Top of Material to process

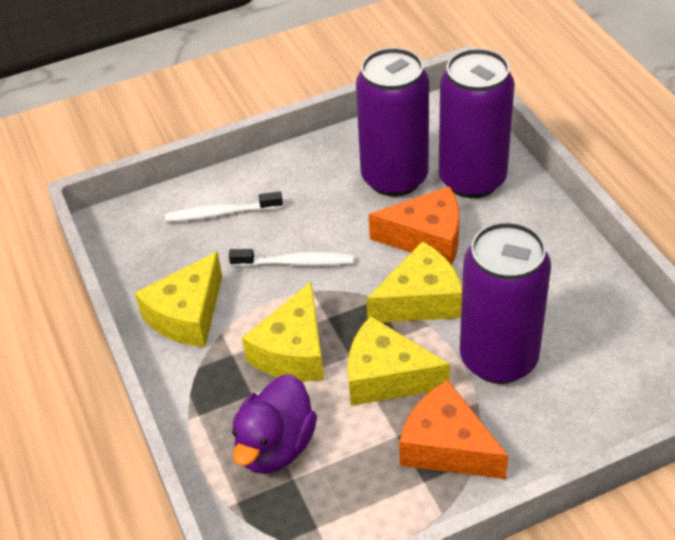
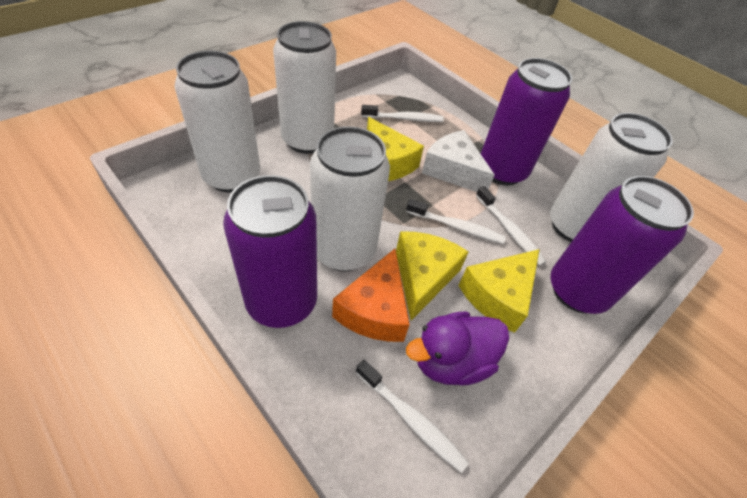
orange cheese: 2 -> 1
white can: 0 -> 4
white cheese: 0 -> 1
white toothbrush: 2 -> 4
yellow cheese: 4 -> 3

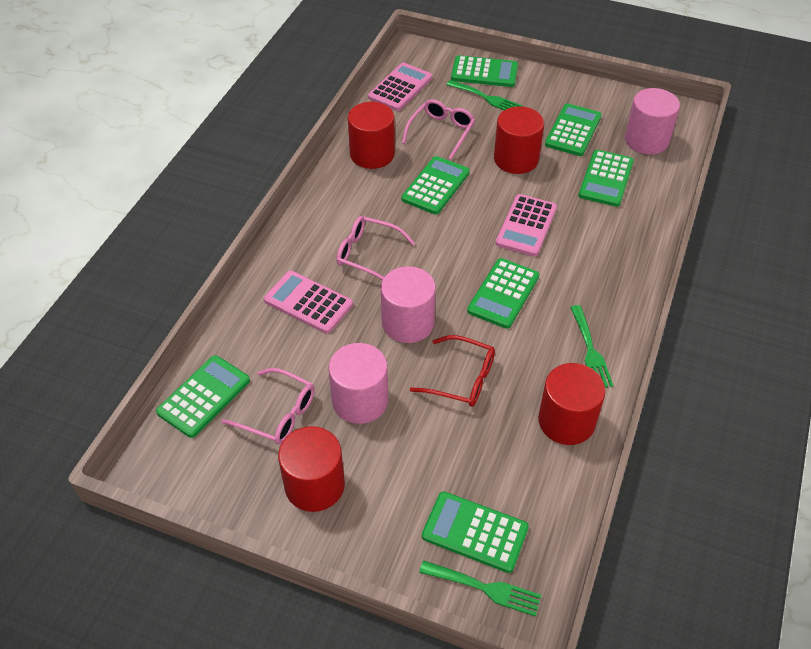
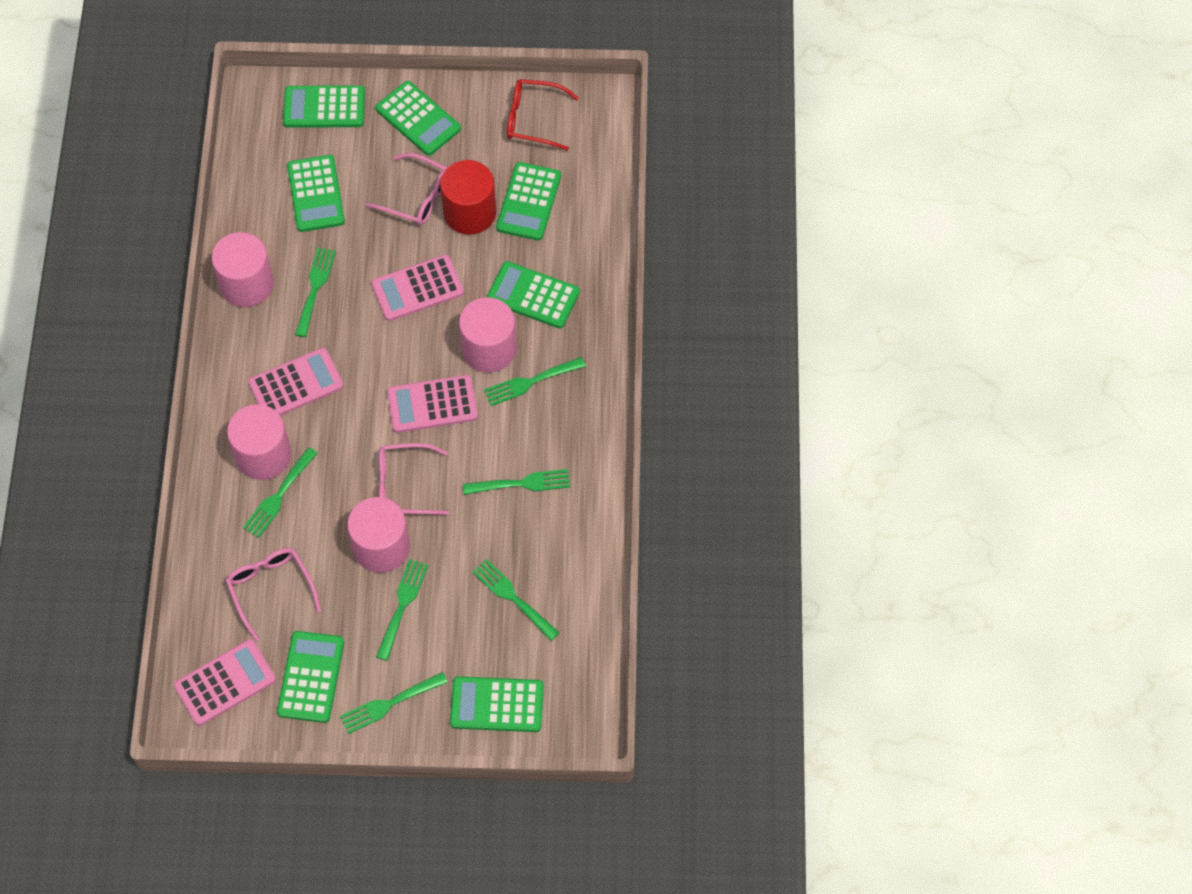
green fork: 3 -> 7
pink calculator: 3 -> 4
pink cylinder: 3 -> 4
red cylinder: 4 -> 1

Bottom of Material to process

▸ What is required
Only the lines from the line with "white cheese: 0 -> 1" through the end of the entries above, copied exactly and with both ends included, belong in the response; the pictures do not.

▸ Exercise response
white cheese: 0 -> 1
white toothbrush: 2 -> 4
yellow cheese: 4 -> 3

green fork: 3 -> 7
pink calculator: 3 -> 4
pink cylinder: 3 -> 4
red cylinder: 4 -> 1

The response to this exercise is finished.